* Requirement *
Please keep pictures out and return the lines below exactly, from the one holding "FAN1 pin SIG: D4 -> D3" through the last, both included.

(Entries provided Opens)

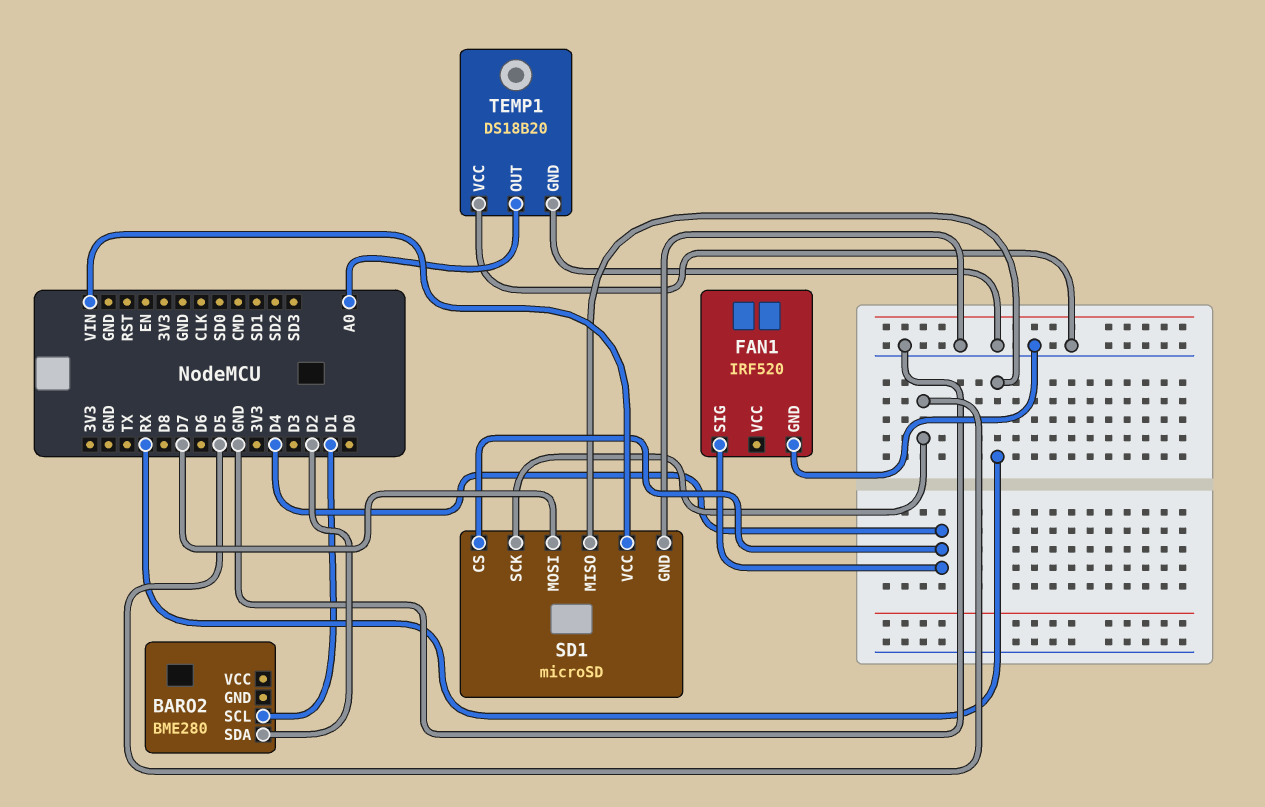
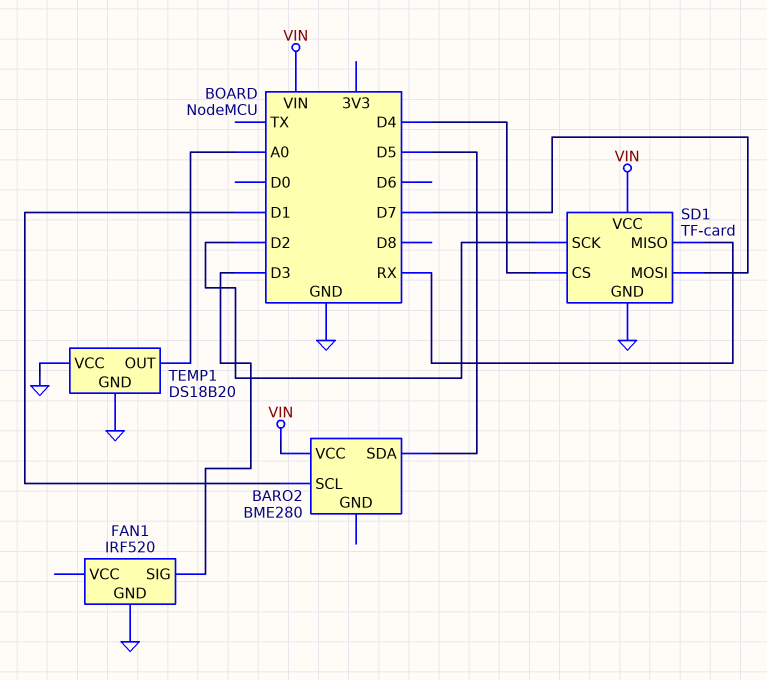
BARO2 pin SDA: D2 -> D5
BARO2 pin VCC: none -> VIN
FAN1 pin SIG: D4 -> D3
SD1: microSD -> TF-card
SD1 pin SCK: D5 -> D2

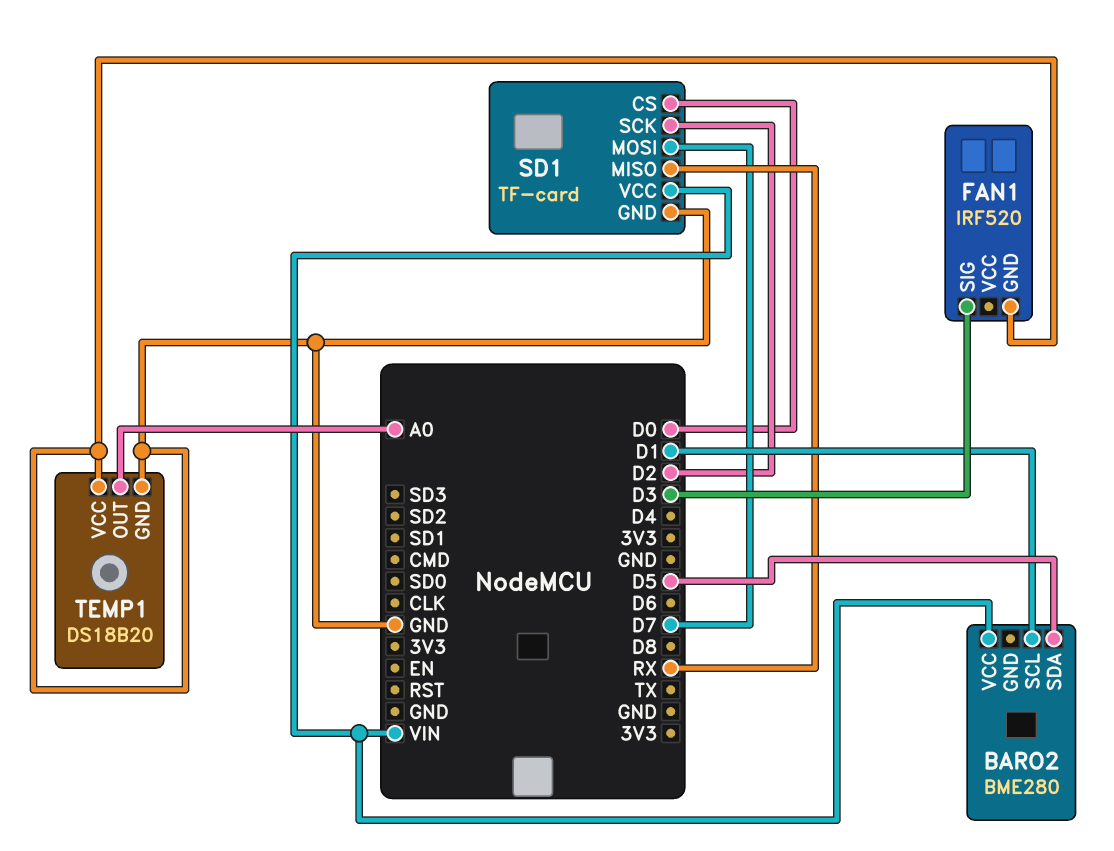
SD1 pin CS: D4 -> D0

(Entries provided Closes)

* Exercise answer *
FAN1 pin SIG: D4 -> D3
SD1: microSD -> TF-card
SD1 pin SCK: D5 -> D2

SD1 pin CS: D4 -> D0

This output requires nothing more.